Data excerpts:
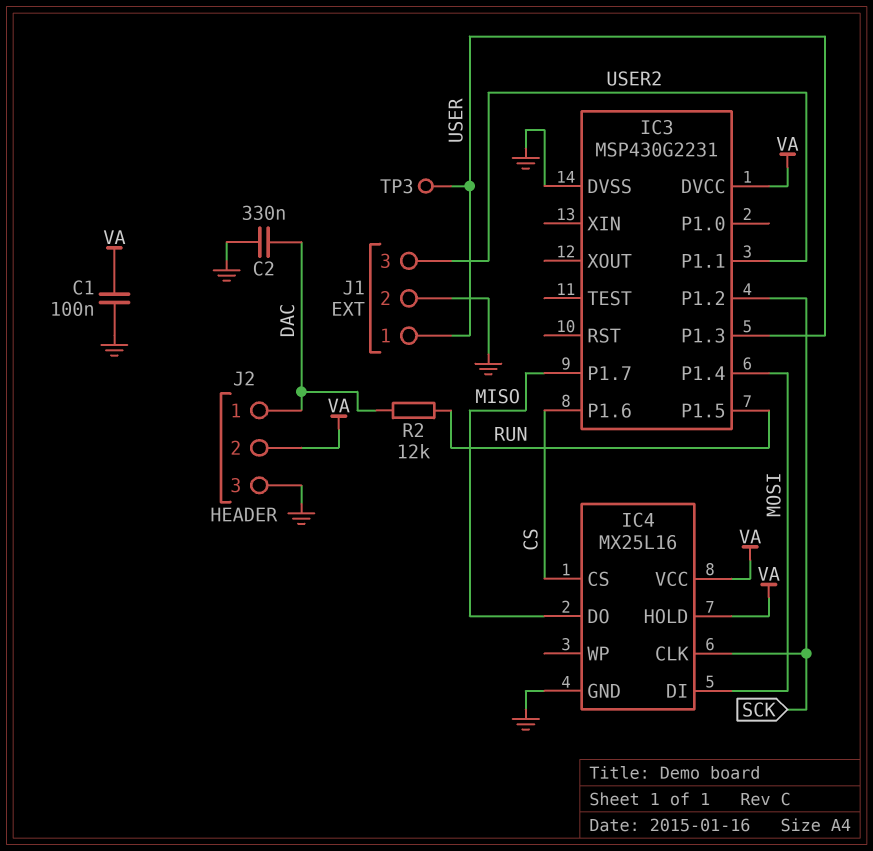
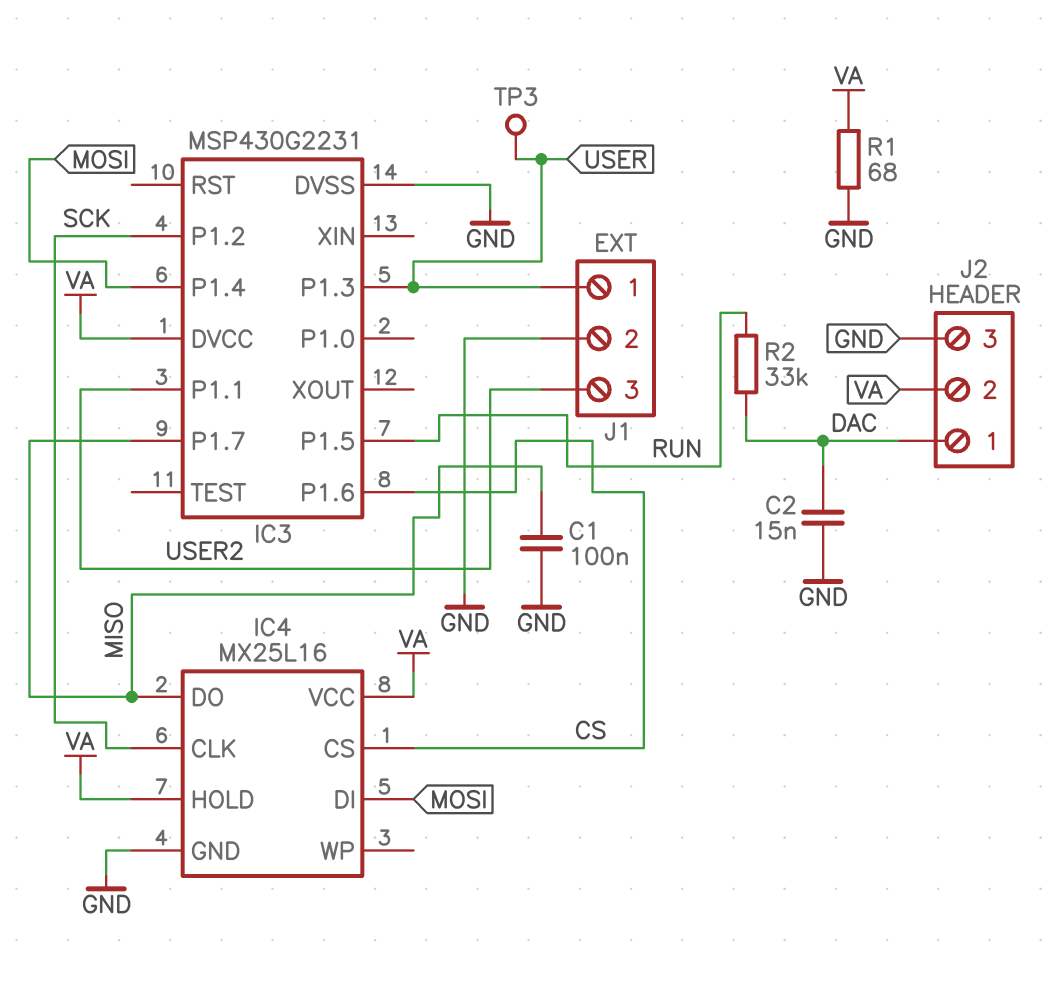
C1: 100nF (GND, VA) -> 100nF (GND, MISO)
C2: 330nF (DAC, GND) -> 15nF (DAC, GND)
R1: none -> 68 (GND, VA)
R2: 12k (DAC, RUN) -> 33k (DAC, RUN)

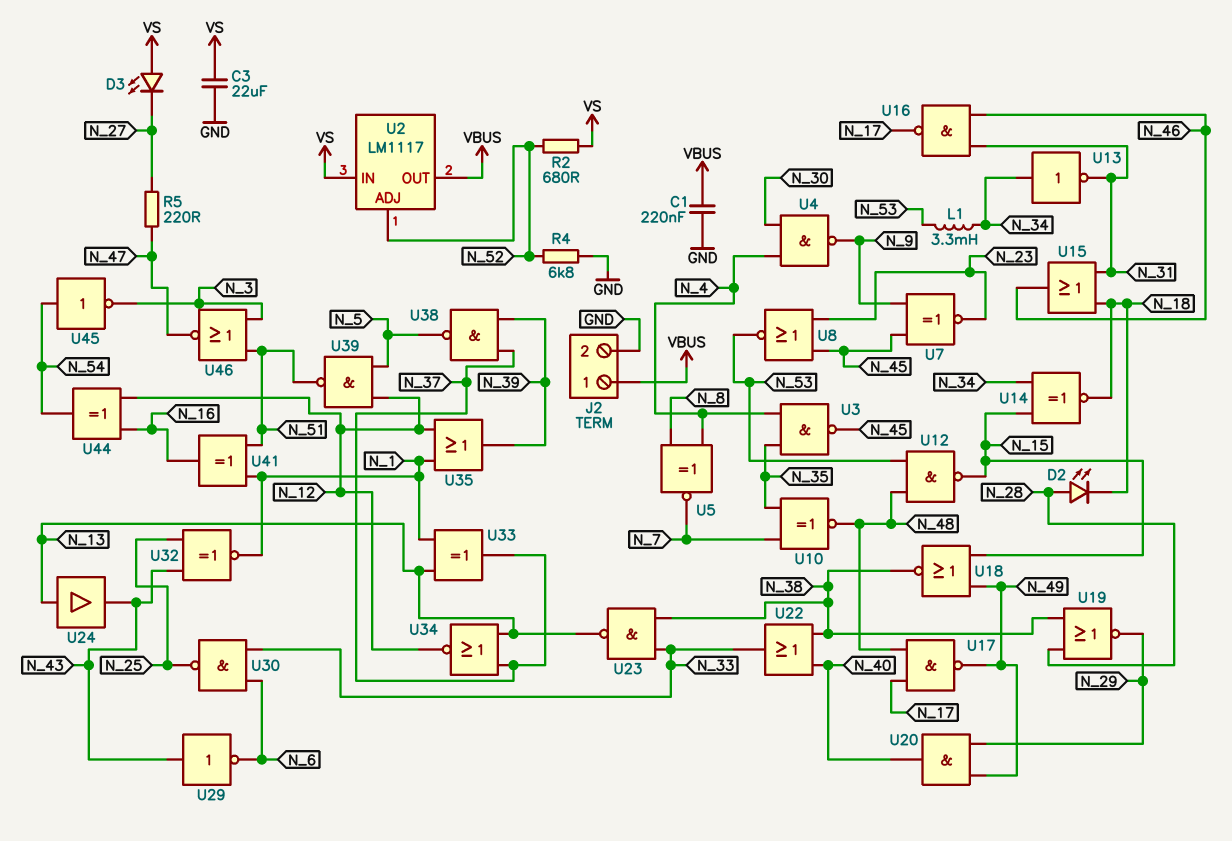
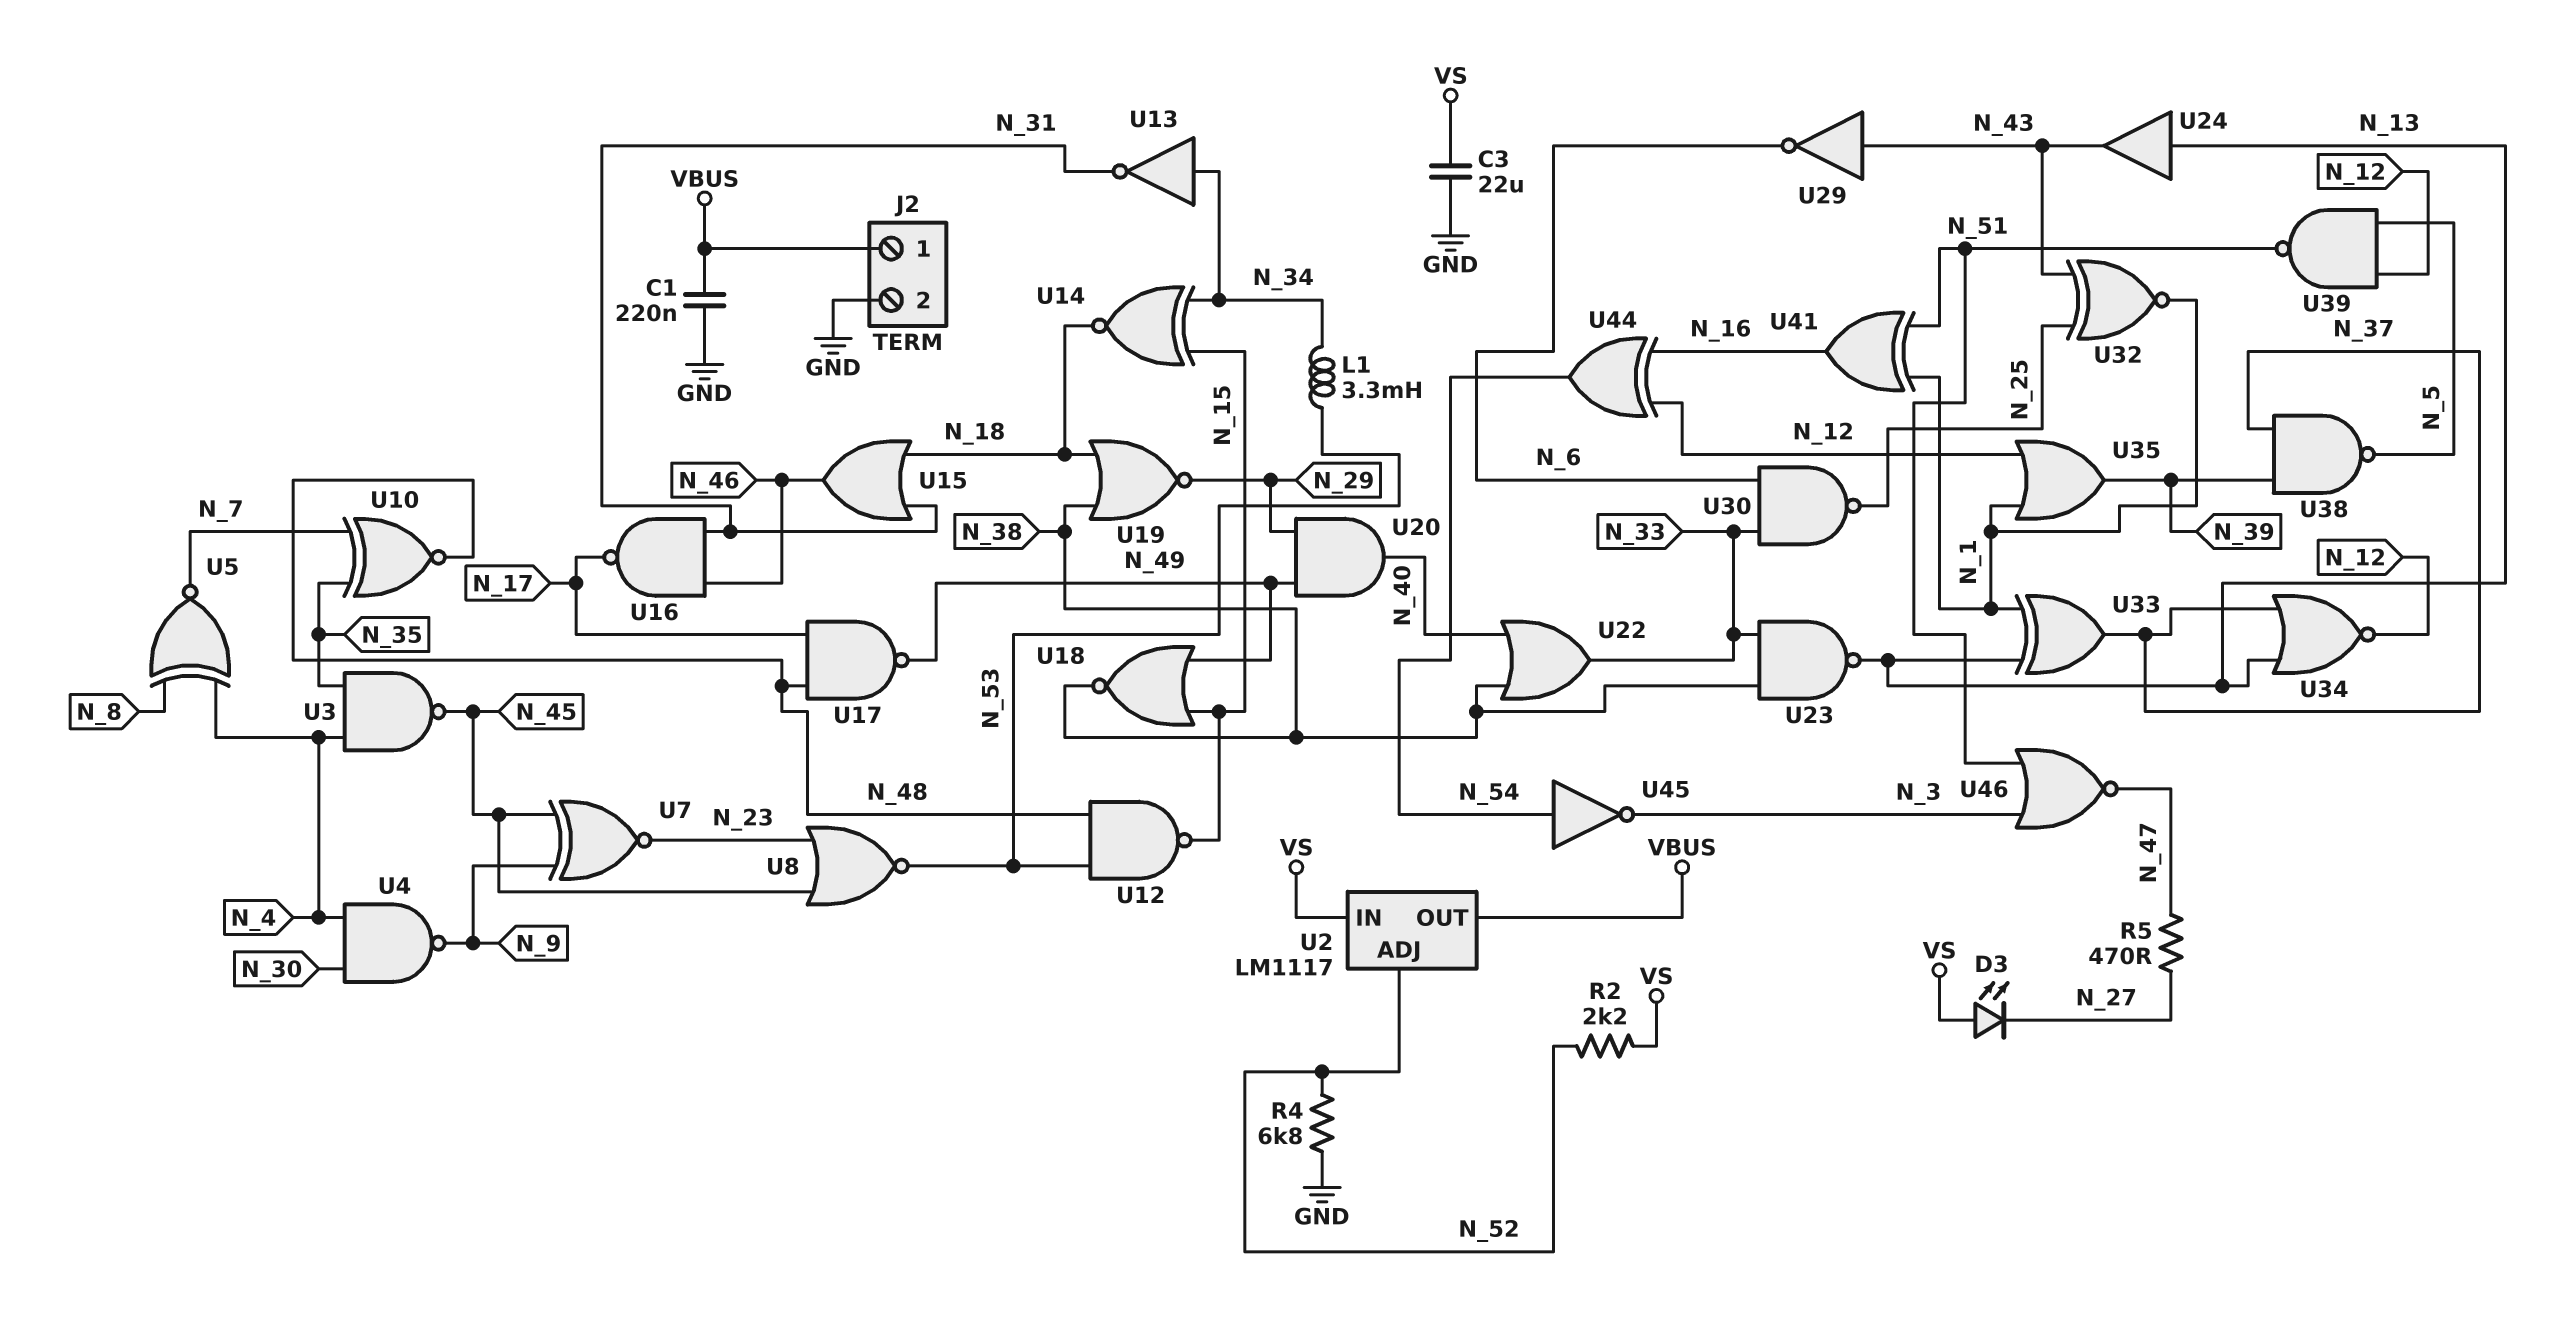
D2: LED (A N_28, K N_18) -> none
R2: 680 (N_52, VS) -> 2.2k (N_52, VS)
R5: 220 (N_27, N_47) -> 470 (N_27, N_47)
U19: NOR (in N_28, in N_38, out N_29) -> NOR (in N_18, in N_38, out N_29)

(Problem statement): Working from the entries above, return all lines that contain "none".

(Response to this task):
R1: none -> 68 (GND, VA)
D2: LED (A N_28, K N_18) -> none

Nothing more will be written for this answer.